┌─ DATA FOR ANALYSIS

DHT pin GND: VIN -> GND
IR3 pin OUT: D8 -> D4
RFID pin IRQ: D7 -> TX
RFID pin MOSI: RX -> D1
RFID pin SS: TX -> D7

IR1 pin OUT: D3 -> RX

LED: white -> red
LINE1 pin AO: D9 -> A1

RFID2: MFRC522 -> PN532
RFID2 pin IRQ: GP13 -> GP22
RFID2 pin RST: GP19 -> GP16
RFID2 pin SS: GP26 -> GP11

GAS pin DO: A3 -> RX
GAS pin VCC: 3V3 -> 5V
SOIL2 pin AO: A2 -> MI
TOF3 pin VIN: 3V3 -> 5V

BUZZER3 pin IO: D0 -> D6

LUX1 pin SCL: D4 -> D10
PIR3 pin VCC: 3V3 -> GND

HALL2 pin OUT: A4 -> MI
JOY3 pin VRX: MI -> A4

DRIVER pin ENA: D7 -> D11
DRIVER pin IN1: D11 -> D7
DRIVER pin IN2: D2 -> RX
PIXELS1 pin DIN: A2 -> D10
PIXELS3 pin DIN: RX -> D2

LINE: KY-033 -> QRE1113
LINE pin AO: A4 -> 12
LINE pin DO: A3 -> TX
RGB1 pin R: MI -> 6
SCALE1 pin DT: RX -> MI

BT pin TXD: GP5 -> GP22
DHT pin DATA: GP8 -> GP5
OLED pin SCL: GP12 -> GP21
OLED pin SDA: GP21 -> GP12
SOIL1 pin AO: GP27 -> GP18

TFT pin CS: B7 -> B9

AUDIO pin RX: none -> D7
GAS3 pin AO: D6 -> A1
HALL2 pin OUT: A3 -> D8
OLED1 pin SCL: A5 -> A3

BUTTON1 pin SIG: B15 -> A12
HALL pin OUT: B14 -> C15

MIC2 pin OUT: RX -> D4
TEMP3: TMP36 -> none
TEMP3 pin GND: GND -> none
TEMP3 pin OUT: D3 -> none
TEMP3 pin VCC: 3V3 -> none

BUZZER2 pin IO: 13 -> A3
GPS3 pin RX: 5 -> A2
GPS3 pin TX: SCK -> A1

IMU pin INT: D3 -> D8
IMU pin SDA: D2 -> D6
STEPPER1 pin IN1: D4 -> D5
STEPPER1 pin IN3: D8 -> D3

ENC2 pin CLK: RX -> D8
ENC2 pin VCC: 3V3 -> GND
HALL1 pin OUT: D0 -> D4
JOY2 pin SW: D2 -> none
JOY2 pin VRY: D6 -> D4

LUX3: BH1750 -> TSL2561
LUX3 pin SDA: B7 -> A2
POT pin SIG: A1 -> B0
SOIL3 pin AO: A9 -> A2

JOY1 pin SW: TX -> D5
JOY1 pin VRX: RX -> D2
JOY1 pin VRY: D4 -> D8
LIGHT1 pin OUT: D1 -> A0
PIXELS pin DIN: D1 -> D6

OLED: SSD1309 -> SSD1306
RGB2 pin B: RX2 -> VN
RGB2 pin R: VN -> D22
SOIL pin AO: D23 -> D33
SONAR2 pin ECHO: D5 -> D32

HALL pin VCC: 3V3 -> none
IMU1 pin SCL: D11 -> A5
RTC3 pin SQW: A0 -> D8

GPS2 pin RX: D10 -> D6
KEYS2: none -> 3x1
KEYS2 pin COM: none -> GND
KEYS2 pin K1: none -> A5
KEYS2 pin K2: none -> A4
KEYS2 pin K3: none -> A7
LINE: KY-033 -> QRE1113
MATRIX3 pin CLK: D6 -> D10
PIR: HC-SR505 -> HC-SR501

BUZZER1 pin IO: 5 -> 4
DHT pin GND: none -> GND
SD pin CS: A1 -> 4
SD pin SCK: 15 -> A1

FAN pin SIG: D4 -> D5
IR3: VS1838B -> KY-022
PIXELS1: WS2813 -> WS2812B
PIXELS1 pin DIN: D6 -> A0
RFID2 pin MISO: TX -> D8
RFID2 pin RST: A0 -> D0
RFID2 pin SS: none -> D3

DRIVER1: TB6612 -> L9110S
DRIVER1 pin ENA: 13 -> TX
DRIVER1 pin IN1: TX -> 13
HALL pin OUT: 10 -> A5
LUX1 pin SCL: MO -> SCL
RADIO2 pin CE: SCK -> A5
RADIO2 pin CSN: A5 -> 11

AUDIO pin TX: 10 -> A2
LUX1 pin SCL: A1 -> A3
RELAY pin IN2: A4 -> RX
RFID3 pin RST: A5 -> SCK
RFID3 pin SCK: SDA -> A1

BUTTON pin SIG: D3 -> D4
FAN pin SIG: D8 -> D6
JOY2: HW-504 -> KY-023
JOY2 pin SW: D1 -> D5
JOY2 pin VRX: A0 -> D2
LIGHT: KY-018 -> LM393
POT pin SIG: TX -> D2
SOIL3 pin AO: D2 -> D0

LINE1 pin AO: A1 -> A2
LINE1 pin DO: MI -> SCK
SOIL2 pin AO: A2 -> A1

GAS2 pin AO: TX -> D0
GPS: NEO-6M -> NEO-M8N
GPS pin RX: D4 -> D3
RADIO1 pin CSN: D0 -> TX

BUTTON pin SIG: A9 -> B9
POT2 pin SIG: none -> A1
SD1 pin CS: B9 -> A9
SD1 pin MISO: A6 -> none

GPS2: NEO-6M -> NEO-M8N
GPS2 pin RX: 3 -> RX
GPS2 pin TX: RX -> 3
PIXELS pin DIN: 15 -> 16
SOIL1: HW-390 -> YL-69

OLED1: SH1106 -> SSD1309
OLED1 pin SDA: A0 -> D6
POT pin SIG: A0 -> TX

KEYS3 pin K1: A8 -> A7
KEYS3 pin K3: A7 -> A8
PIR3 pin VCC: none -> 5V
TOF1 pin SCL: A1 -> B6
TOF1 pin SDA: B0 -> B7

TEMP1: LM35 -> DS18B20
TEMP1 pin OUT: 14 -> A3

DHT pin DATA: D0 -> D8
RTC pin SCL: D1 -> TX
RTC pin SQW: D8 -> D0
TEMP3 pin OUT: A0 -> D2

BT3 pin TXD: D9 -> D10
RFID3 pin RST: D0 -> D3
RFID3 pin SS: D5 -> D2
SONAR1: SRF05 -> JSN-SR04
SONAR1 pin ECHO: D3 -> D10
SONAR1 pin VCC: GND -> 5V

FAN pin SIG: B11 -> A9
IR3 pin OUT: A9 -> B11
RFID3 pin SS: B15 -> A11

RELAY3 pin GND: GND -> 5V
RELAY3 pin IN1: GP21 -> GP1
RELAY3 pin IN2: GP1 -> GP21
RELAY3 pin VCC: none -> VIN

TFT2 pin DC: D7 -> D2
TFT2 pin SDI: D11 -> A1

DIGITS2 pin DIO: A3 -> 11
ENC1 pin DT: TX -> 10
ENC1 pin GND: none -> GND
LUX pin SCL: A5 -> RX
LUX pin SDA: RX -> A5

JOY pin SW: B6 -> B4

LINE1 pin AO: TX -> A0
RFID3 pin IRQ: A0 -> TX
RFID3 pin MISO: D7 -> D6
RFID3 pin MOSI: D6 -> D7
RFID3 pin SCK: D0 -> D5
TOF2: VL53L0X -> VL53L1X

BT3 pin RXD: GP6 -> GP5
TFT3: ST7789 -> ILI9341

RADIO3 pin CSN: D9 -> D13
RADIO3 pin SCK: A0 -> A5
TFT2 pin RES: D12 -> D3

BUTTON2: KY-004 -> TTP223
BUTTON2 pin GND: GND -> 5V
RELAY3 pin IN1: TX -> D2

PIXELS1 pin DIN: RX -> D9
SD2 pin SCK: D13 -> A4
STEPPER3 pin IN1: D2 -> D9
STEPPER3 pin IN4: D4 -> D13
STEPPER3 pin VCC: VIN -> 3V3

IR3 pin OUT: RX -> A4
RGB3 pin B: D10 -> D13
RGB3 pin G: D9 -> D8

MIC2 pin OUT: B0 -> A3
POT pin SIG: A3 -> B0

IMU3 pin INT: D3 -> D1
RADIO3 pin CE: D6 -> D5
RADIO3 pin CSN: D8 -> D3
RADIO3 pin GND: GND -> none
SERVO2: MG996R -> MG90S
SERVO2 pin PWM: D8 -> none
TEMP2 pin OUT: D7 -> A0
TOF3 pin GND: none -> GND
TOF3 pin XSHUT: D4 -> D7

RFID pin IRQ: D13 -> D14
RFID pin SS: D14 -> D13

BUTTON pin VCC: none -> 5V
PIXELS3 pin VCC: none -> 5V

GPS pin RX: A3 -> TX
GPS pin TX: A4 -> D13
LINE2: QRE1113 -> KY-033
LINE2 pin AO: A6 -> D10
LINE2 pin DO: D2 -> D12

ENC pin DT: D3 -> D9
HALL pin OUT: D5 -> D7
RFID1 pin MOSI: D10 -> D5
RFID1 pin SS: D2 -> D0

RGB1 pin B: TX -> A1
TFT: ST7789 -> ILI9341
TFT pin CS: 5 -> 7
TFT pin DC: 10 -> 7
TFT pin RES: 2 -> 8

└─

EXERCISE BRIEF – Given the records above, reproduce precisely and only the lines between the line holding "JOY2 pin VRY: D6 -> D4" and the line holding "RADIO1 pin CSN: D0 -> TX", inclusive.

TASK RESULT –
JOY2 pin VRY: D6 -> D4

LUX3: BH1750 -> TSL2561
LUX3 pin SDA: B7 -> A2
POT pin SIG: A1 -> B0
SOIL3 pin AO: A9 -> A2

JOY1 pin SW: TX -> D5
JOY1 pin VRX: RX -> D2
JOY1 pin VRY: D4 -> D8
LIGHT1 pin OUT: D1 -> A0
PIXELS pin DIN: D1 -> D6

OLED: SSD1309 -> SSD1306
RGB2 pin B: RX2 -> VN
RGB2 pin R: VN -> D22
SOIL pin AO: D23 -> D33
SONAR2 pin ECHO: D5 -> D32

HALL pin VCC: 3V3 -> none
IMU1 pin SCL: D11 -> A5
RTC3 pin SQW: A0 -> D8

GPS2 pin RX: D10 -> D6
KEYS2: none -> 3x1
KEYS2 pin COM: none -> GND
KEYS2 pin K1: none -> A5
KEYS2 pin K2: none -> A4
KEYS2 pin K3: none -> A7
LINE: KY-033 -> QRE1113
MATRIX3 pin CLK: D6 -> D10
PIR: HC-SR505 -> HC-SR501

BUZZER1 pin IO: 5 -> 4
DHT pin GND: none -> GND
SD pin CS: A1 -> 4
SD pin SCK: 15 -> A1

FAN pin SIG: D4 -> D5
IR3: VS1838B -> KY-022
PIXELS1: WS2813 -> WS2812B
PIXELS1 pin DIN: D6 -> A0
RFID2 pin MISO: TX -> D8
RFID2 pin RST: A0 -> D0
RFID2 pin SS: none -> D3

DRIVER1: TB6612 -> L9110S
DRIVER1 pin ENA: 13 -> TX
DRIVER1 pin IN1: TX -> 13
HALL pin OUT: 10 -> A5
LUX1 pin SCL: MO -> SCL
RADIO2 pin CE: SCK -> A5
RADIO2 pin CSN: A5 -> 11

AUDIO pin TX: 10 -> A2
LUX1 pin SCL: A1 -> A3
RELAY pin IN2: A4 -> RX
RFID3 pin RST: A5 -> SCK
RFID3 pin SCK: SDA -> A1

BUTTON pin SIG: D3 -> D4
FAN pin SIG: D8 -> D6
JOY2: HW-504 -> KY-023
JOY2 pin SW: D1 -> D5
JOY2 pin VRX: A0 -> D2
LIGHT: KY-018 -> LM393
POT pin SIG: TX -> D2
SOIL3 pin AO: D2 -> D0

LINE1 pin AO: A1 -> A2
LINE1 pin DO: MI -> SCK
SOIL2 pin AO: A2 -> A1

GAS2 pin AO: TX -> D0
GPS: NEO-6M -> NEO-M8N
GPS pin RX: D4 -> D3
RADIO1 pin CSN: D0 -> TX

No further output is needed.